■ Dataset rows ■

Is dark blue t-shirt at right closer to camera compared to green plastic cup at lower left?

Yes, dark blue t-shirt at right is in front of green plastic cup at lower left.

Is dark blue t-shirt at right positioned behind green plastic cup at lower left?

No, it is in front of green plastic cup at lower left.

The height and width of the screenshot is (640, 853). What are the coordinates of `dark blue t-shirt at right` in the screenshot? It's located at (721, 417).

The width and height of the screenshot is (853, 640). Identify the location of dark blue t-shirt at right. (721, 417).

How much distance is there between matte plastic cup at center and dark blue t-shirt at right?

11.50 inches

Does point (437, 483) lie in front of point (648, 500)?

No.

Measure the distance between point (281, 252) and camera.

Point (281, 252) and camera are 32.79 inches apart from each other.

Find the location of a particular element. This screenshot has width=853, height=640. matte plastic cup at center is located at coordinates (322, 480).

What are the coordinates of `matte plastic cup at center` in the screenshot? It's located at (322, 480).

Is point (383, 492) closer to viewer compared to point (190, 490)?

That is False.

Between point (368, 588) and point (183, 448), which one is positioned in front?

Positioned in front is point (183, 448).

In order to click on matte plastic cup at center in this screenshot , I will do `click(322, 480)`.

■ YOUR TASK ■
Print every item above verbatim, preserving each character and line break.

■ FINAL RESULT ■
Is dark blue t-shirt at right closer to camera compared to green plastic cup at lower left?

Yes, dark blue t-shirt at right is in front of green plastic cup at lower left.

Is dark blue t-shirt at right positioned behind green plastic cup at lower left?

No, it is in front of green plastic cup at lower left.

The height and width of the screenshot is (640, 853). What are the coordinates of `dark blue t-shirt at right` in the screenshot? It's located at (721, 417).

The width and height of the screenshot is (853, 640). Identify the location of dark blue t-shirt at right. (721, 417).

How much distance is there between matte plastic cup at center and dark blue t-shirt at right?

11.50 inches

Does point (437, 483) lie in front of point (648, 500)?

No.

Measure the distance between point (281, 252) and camera.

Point (281, 252) and camera are 32.79 inches apart from each other.

Find the location of a particular element. This screenshot has width=853, height=640. matte plastic cup at center is located at coordinates (322, 480).

What are the coordinates of `matte plastic cup at center` in the screenshot? It's located at (322, 480).

Is point (383, 492) closer to viewer compared to point (190, 490)?

That is False.

Between point (368, 588) and point (183, 448), which one is positioned in front?

Positioned in front is point (183, 448).

In order to click on matte plastic cup at center in this screenshot , I will do `click(322, 480)`.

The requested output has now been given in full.